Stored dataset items
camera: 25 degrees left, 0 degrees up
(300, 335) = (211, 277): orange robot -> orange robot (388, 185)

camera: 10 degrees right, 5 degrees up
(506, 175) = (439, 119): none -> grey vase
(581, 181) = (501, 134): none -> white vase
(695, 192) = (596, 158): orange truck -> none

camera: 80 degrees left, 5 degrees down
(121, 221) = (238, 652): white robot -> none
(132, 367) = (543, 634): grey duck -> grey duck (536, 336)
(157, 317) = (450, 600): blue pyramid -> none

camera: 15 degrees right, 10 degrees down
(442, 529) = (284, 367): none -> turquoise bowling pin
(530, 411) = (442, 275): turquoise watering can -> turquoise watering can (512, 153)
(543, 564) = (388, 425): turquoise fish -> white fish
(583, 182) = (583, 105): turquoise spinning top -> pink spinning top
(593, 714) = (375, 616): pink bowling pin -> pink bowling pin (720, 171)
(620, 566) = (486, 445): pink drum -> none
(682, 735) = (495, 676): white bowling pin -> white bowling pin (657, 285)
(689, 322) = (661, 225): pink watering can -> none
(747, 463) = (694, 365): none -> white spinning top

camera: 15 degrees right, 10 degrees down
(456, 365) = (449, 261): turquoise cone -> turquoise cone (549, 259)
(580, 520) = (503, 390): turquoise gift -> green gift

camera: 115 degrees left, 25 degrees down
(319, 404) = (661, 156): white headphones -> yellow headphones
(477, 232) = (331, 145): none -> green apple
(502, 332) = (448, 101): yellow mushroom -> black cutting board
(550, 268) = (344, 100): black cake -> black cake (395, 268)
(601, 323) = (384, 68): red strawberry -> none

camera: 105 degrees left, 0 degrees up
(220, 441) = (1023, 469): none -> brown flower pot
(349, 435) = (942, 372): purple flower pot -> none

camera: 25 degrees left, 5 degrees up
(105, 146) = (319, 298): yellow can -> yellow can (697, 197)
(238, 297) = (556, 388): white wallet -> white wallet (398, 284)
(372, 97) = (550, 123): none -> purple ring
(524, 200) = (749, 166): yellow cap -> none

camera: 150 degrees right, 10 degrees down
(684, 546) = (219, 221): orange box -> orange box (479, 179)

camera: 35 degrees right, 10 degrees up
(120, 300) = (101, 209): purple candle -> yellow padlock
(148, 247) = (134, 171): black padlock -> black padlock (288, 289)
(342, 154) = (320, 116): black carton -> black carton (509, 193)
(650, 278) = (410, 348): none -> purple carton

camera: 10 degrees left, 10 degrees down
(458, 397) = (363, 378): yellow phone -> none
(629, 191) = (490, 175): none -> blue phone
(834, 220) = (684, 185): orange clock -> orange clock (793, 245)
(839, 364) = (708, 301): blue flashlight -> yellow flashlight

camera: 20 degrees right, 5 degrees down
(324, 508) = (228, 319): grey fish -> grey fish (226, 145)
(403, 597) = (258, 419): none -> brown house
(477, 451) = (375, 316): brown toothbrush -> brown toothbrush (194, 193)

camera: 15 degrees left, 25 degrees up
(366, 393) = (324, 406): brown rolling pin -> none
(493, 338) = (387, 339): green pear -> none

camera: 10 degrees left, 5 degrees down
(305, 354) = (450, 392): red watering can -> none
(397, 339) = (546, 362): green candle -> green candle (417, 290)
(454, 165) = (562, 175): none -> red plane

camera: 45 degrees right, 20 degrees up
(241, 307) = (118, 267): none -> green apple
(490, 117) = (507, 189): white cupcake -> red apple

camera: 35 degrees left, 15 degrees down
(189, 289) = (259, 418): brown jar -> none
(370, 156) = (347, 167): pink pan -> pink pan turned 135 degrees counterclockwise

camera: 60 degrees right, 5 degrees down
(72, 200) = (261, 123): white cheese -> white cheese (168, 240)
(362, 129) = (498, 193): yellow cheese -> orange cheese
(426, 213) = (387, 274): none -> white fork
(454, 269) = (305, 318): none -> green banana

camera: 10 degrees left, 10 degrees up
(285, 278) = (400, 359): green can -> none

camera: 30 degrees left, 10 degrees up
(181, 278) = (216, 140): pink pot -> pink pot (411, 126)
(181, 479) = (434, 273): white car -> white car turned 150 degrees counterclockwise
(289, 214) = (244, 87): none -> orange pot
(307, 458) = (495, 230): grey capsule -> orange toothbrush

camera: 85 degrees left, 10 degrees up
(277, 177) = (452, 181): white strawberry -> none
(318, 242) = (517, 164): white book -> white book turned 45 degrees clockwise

#### [Work task]
Return each line of the data above that includes the word "cheese".

#### [Solution for this problem]
(72, 200) = (261, 123): white cheese -> white cheese (168, 240)
(362, 129) = (498, 193): yellow cheese -> orange cheese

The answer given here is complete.